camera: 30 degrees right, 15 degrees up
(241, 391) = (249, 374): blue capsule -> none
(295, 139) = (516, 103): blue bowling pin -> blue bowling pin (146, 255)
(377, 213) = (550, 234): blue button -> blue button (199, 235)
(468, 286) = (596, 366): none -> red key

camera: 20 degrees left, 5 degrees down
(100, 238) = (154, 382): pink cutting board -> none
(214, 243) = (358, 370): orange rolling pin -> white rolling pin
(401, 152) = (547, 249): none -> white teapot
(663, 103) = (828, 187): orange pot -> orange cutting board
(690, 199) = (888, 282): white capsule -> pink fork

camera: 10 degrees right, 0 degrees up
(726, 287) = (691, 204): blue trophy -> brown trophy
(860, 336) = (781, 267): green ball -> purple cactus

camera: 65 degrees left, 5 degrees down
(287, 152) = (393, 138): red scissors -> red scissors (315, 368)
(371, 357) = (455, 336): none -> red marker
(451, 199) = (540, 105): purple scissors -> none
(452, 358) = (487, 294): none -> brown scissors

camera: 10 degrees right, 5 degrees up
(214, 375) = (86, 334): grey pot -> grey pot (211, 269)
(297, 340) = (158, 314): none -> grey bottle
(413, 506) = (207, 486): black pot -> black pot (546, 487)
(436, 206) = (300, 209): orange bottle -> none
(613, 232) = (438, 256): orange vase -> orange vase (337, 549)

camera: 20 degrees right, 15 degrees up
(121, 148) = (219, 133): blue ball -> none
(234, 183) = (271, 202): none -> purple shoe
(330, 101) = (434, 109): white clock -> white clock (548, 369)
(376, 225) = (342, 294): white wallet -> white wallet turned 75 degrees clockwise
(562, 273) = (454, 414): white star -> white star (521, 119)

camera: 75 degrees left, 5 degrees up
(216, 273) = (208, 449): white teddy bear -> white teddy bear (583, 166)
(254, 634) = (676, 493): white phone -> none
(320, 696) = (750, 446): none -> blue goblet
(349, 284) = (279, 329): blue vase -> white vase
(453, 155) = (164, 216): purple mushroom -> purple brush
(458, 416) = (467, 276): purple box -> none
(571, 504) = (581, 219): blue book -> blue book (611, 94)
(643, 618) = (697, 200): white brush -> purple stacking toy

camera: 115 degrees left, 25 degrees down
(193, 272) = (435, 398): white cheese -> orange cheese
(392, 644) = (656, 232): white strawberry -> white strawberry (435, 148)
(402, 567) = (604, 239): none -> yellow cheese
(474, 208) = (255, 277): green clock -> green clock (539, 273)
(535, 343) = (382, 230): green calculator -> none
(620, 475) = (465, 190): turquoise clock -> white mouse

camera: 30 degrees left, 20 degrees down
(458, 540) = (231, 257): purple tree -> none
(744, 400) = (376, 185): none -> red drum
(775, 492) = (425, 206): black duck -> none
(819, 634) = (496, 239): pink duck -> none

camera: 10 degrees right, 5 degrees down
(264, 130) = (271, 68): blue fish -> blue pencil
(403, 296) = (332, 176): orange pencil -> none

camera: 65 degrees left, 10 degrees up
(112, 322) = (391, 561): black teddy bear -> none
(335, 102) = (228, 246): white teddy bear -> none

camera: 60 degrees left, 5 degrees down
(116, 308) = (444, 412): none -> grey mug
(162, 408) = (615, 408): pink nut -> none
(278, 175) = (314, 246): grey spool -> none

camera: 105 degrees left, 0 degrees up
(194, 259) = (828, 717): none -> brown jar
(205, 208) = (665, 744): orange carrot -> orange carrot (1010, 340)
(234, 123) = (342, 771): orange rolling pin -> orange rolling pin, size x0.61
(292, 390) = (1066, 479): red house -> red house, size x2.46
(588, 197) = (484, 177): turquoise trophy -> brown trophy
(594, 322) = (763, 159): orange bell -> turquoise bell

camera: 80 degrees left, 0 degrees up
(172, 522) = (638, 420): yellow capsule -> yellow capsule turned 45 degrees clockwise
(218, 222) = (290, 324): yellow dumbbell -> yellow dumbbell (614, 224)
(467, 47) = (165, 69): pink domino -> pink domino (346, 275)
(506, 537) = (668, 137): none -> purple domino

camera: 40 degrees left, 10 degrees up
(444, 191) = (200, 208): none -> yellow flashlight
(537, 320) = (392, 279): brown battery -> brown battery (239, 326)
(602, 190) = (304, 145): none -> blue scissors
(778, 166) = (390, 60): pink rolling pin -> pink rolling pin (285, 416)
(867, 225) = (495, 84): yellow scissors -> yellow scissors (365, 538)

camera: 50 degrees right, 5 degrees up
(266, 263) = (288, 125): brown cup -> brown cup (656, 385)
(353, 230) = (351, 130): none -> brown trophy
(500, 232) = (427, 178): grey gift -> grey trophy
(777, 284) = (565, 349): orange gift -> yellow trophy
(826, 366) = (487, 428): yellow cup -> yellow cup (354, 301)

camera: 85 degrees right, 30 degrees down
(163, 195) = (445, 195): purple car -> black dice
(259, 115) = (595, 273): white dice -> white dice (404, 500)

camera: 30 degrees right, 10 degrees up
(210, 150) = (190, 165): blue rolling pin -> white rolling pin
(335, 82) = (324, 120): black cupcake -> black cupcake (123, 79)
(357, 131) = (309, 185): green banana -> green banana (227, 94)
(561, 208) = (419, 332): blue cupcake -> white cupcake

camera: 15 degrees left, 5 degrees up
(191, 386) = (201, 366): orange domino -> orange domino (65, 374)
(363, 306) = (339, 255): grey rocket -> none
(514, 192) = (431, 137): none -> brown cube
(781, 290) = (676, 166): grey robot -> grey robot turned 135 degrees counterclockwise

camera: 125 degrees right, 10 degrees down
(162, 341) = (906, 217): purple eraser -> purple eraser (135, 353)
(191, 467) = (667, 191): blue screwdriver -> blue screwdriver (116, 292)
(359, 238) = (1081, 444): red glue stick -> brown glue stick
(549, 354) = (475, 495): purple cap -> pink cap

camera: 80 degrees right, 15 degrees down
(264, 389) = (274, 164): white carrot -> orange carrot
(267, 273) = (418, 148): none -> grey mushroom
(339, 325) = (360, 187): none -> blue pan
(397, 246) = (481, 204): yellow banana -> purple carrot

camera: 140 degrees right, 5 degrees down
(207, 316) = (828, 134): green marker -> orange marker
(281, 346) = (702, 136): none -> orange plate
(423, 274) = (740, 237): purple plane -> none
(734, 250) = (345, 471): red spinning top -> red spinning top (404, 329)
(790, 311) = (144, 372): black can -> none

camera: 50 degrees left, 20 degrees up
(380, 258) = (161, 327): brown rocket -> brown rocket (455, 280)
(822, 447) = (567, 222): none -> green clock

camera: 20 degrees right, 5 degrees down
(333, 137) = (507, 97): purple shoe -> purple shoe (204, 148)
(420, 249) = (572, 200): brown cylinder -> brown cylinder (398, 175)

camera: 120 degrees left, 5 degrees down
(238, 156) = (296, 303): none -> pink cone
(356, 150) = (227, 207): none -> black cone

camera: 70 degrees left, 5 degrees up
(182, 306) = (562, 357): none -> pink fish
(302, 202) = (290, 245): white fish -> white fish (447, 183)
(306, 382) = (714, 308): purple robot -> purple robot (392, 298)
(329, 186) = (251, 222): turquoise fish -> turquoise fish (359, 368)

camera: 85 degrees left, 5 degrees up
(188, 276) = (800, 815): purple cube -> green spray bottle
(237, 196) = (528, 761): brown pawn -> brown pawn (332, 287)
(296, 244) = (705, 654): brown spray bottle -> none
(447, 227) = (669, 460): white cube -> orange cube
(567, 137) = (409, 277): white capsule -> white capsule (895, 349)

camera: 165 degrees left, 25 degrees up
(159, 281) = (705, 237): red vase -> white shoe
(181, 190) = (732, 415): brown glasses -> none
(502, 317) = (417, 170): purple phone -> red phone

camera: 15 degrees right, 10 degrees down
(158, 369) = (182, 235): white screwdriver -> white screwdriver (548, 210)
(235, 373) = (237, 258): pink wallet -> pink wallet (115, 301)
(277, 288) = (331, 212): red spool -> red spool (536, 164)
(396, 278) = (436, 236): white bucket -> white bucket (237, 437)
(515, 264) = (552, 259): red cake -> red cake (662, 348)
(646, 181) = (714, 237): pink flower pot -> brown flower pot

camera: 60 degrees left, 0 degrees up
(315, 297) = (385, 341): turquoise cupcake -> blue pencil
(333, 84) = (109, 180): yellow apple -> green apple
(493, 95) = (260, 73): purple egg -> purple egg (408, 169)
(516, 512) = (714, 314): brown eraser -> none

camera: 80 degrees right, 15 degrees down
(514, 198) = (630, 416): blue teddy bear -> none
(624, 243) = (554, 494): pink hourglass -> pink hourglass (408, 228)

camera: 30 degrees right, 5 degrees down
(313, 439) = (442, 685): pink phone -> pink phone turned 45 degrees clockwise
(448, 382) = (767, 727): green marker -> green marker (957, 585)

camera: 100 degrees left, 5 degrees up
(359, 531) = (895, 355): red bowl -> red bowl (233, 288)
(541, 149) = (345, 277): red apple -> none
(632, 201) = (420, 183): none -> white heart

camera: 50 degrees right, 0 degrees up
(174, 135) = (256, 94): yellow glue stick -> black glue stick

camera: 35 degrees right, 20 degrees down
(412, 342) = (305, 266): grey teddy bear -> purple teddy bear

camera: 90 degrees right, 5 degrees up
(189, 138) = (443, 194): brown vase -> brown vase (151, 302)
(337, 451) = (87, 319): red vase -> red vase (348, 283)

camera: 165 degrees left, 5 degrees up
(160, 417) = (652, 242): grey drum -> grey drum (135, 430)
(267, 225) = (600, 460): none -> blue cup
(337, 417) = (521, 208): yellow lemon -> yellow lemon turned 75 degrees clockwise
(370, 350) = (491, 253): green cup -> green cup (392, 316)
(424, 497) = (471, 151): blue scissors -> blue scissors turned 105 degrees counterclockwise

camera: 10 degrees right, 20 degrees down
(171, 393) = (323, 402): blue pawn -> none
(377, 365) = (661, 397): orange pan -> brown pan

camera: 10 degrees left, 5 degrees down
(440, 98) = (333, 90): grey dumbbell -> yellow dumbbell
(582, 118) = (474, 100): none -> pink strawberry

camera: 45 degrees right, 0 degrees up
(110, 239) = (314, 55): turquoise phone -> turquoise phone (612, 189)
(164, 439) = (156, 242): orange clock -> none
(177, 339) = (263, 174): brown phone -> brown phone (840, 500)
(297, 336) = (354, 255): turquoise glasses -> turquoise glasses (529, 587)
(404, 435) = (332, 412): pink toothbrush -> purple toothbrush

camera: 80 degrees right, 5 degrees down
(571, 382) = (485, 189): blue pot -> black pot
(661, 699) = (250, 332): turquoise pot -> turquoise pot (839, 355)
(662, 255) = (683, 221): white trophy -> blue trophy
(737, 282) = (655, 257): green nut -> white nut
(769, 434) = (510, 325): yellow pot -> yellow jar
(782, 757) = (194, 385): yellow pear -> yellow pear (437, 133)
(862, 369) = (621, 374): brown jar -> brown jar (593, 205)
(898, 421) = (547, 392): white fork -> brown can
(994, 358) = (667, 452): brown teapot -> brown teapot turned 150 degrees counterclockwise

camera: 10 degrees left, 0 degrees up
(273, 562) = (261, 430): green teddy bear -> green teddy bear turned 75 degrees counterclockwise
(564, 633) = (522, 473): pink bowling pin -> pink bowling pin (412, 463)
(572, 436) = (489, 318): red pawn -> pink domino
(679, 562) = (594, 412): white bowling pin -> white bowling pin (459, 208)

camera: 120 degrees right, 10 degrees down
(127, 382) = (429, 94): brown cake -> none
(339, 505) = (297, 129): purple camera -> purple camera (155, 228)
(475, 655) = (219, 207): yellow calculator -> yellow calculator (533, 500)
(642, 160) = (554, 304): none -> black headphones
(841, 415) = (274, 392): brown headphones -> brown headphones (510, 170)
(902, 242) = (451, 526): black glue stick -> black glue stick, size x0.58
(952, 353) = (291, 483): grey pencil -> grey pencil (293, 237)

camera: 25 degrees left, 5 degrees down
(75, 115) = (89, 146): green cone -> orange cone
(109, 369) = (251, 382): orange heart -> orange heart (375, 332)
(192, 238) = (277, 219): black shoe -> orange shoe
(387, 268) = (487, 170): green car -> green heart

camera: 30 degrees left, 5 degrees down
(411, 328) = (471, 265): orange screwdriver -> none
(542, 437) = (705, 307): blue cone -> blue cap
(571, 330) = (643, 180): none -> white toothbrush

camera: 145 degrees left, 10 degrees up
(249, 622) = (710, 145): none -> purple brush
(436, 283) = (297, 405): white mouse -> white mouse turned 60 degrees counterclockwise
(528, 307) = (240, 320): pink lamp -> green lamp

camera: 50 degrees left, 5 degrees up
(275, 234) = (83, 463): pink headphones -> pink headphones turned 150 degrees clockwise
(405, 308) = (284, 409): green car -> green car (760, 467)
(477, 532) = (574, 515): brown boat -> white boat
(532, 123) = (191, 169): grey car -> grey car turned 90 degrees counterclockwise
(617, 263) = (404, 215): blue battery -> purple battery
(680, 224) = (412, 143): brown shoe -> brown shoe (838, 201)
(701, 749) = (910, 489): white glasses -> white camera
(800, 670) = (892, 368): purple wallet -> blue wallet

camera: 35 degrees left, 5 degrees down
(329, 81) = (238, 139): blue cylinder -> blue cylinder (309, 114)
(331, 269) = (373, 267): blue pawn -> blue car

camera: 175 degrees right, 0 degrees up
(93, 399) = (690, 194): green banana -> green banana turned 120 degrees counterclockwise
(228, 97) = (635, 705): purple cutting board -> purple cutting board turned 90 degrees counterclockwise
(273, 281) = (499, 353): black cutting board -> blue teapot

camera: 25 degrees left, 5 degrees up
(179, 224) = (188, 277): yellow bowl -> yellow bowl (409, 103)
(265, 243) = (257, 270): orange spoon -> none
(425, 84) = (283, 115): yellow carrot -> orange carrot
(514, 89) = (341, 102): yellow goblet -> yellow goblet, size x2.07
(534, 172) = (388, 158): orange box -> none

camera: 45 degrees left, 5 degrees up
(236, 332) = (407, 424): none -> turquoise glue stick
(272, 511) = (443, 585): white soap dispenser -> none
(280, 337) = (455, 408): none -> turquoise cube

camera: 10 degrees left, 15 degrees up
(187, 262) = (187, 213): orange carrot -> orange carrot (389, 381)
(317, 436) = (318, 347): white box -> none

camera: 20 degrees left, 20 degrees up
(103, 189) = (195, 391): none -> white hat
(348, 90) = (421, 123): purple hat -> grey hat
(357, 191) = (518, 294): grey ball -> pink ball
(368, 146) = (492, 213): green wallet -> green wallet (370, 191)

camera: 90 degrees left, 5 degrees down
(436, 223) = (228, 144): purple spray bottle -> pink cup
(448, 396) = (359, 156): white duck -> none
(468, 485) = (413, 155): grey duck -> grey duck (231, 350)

_ _ _ _ _

• [EXERCISE REQUIREMENTS]:
What is needed is an exact copy of the lines above, from the one containing "(826, 366) = (487, 428): yellow" through the one containing "(210, 150) = (190, 165): blue", with nothing added.

• [RESPONSE]:
(826, 366) = (487, 428): yellow cup -> yellow cup (354, 301)

camera: 85 degrees right, 30 degrees down
(163, 195) = (445, 195): purple car -> black dice
(259, 115) = (595, 273): white dice -> white dice (404, 500)

camera: 30 degrees right, 10 degrees up
(210, 150) = (190, 165): blue rolling pin -> white rolling pin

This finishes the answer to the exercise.